(Object matching data)
[Start of section]

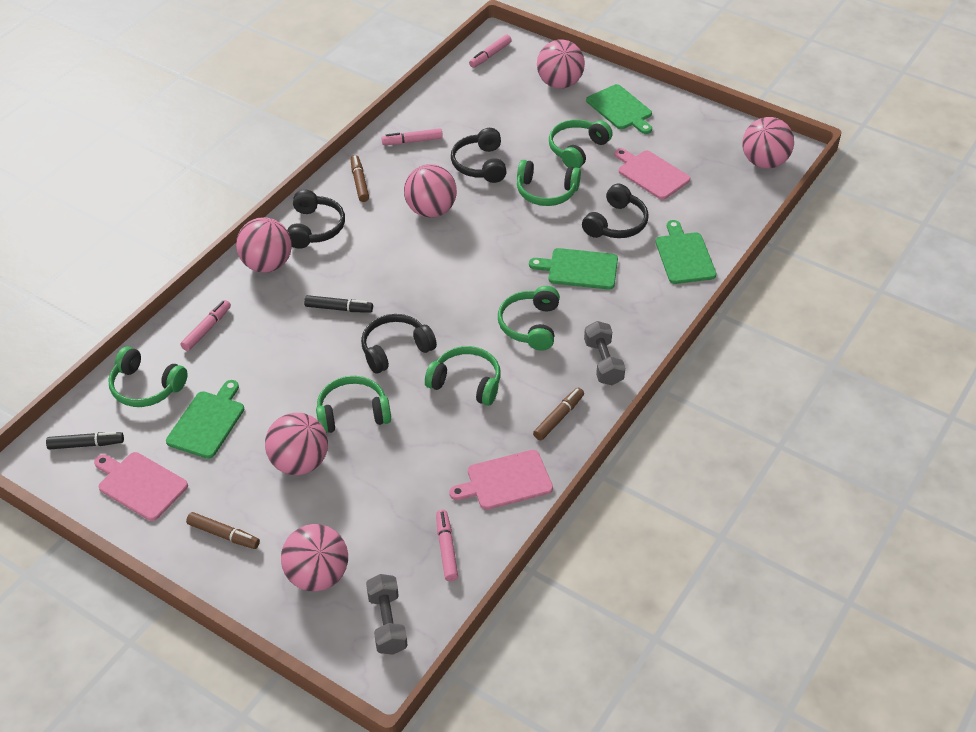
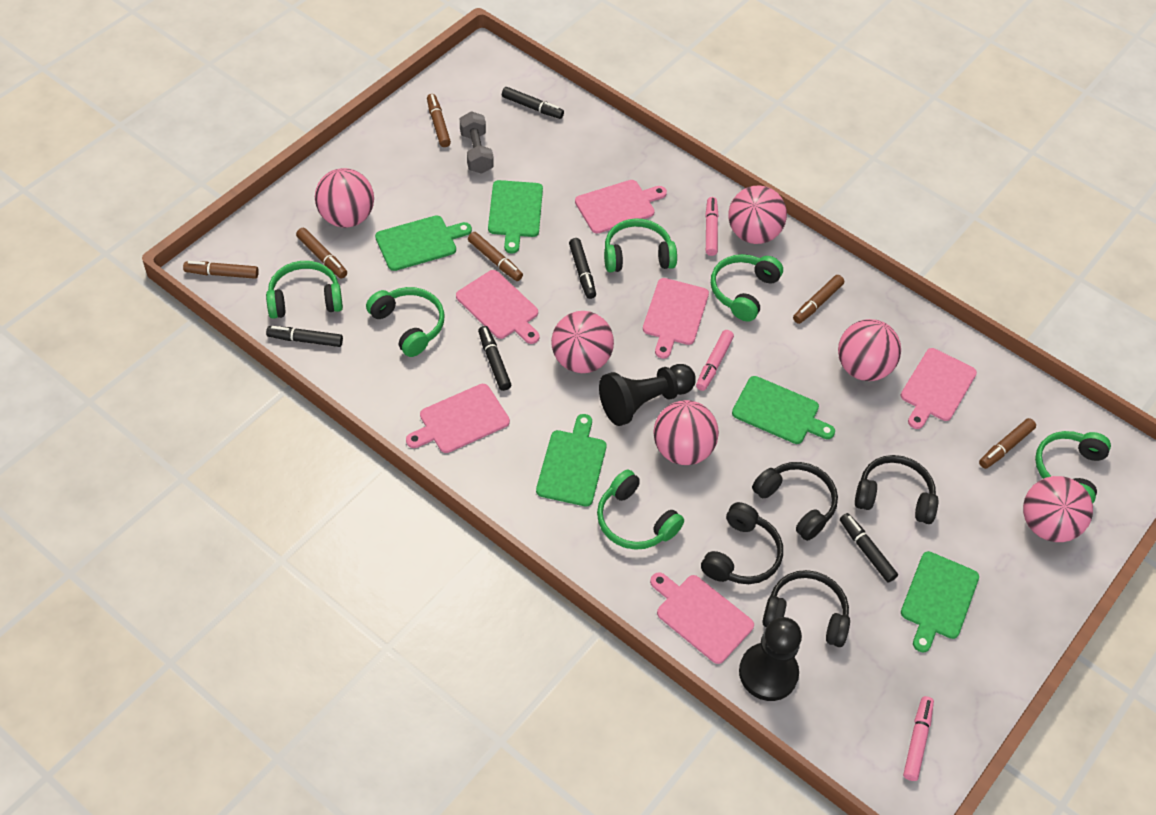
black marker: 2 -> 5
black pawn: 0 -> 2
brown marker: 3 -> 6
green cutting board: 4 -> 5
grey dumbbell: 2 -> 1
pink cutting board: 3 -> 6
pink marker: 4 -> 3

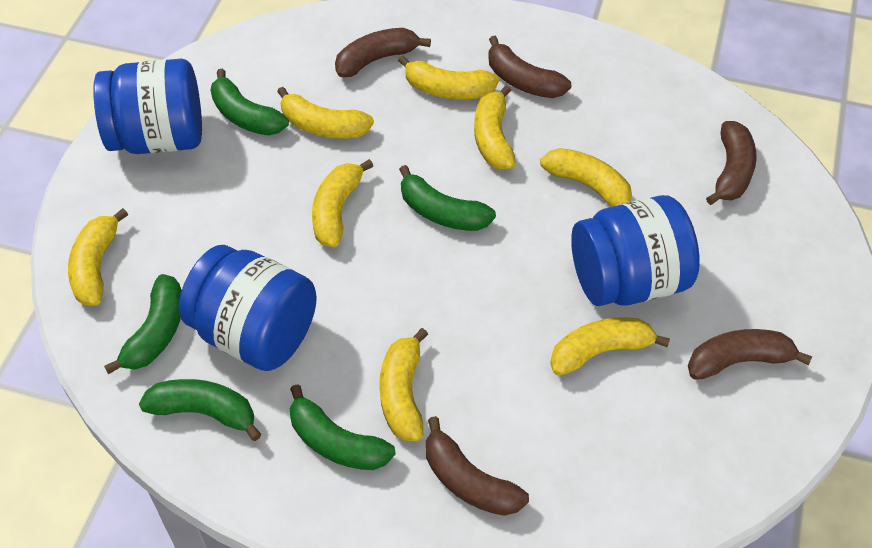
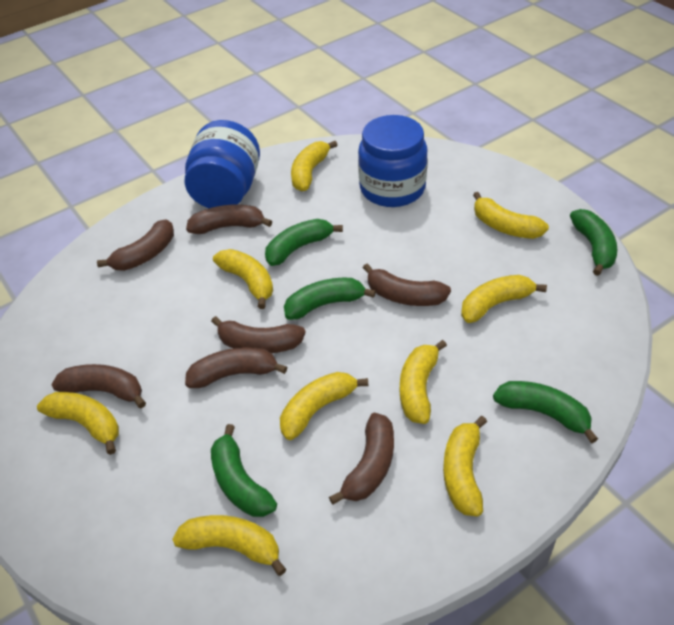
blue jar: 3 -> 2
brown banana: 5 -> 7
yellow banana: 8 -> 9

[End of section]

• Directions: All of the lines above should be copied exactly, apart from the pictures.

• Exercise response:
black marker: 2 -> 5
black pawn: 0 -> 2
brown marker: 3 -> 6
green cutting board: 4 -> 5
grey dumbbell: 2 -> 1
pink cutting board: 3 -> 6
pink marker: 4 -> 3

blue jar: 3 -> 2
brown banana: 5 -> 7
yellow banana: 8 -> 9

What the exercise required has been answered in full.